Your assignment: Leave out all pictures. Return exactly the lines from the top of the material through the line containing "Recycle Bin: [1441,39,1464,69]".

Provided entries:
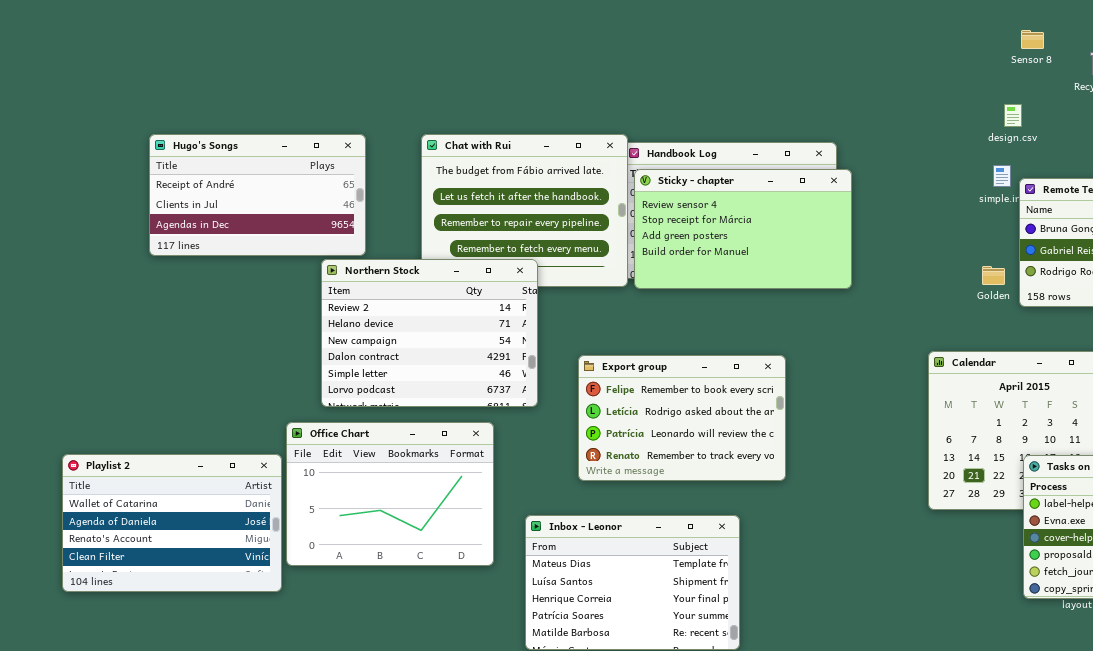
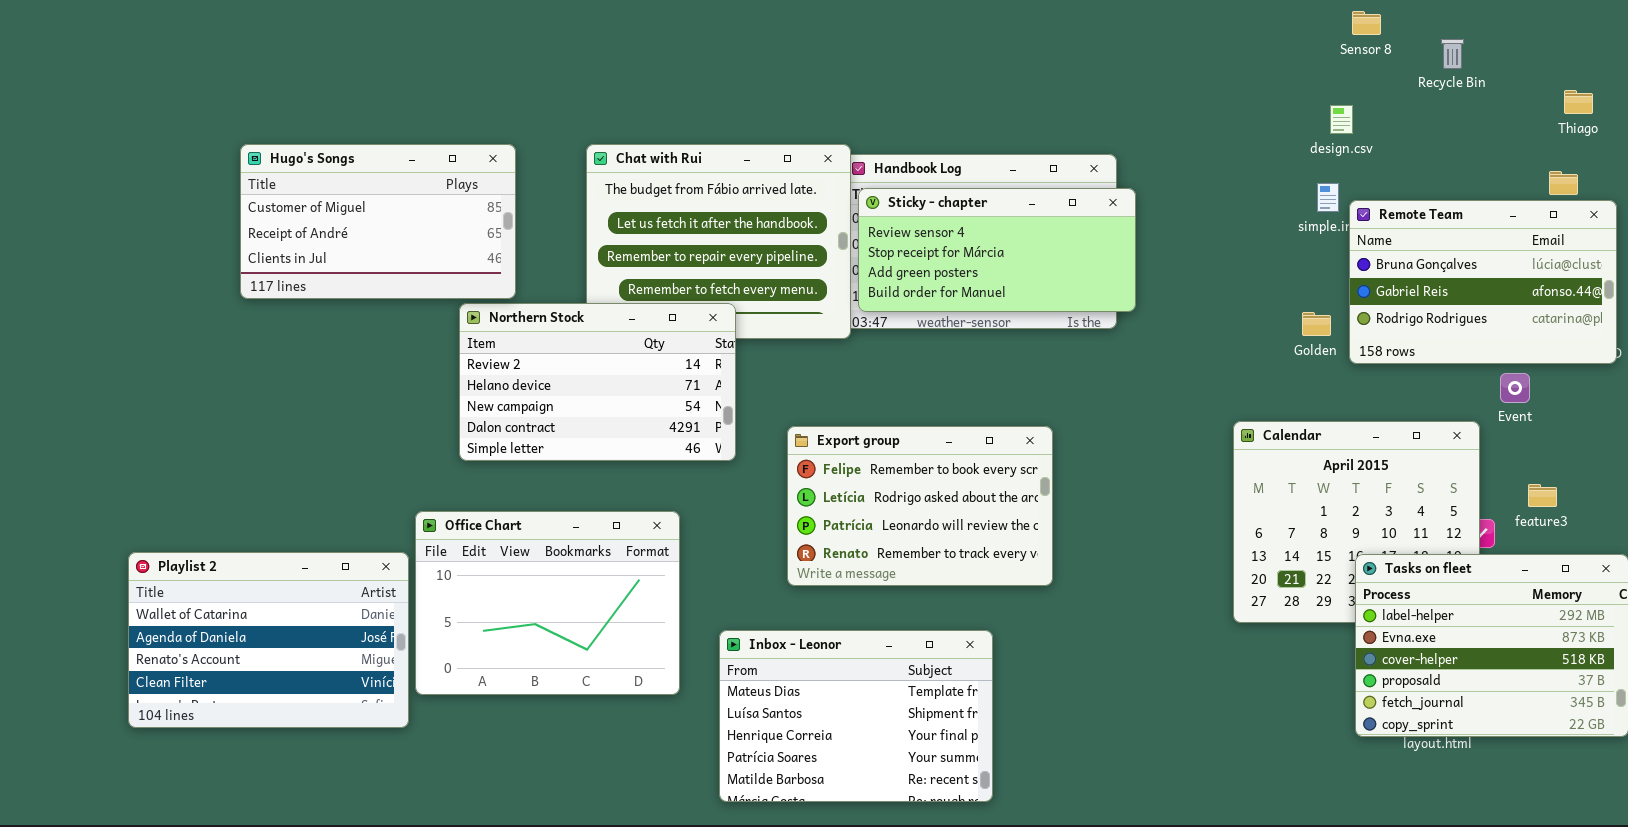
Hugo's Songs: [149,134,366,256] -> [240,144,516,299], scrolled up 1 row
Sticky - chapter: [634,169,852,289] -> [858,188,1136,312], resized
Northern Stock: [321,259,538,407] -> [459,303,736,461], resized

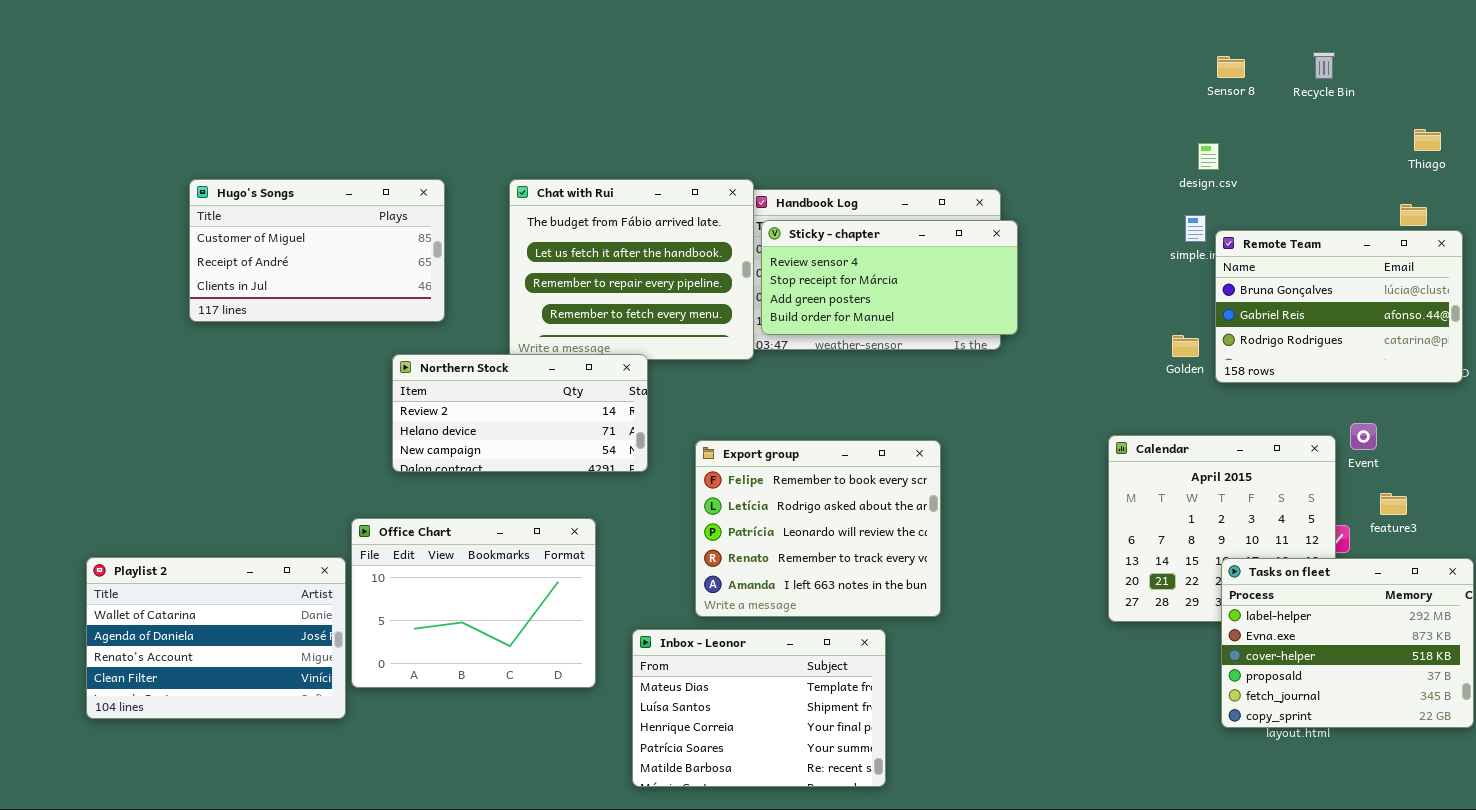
Recycle Bin: [1441,39,1464,69] -> [1313,52,1335,79], moved
Northern Stock: [459,303,736,461] -> [392,354,648,472], resized
Event: [1500,373,1530,403] -> [1350,423,1377,450], moved
Export group: [787,426,1053,586] -> [695,440,941,617], resized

Output below:
Hugo's Songs: [149,134,366,256] -> [240,144,516,299], scrolled up 1 row
Sticky - chapter: [634,169,852,289] -> [858,188,1136,312], resized
Northern Stock: [321,259,538,407] -> [459,303,736,461], resized

Recycle Bin: [1441,39,1464,69] -> [1313,52,1335,79], moved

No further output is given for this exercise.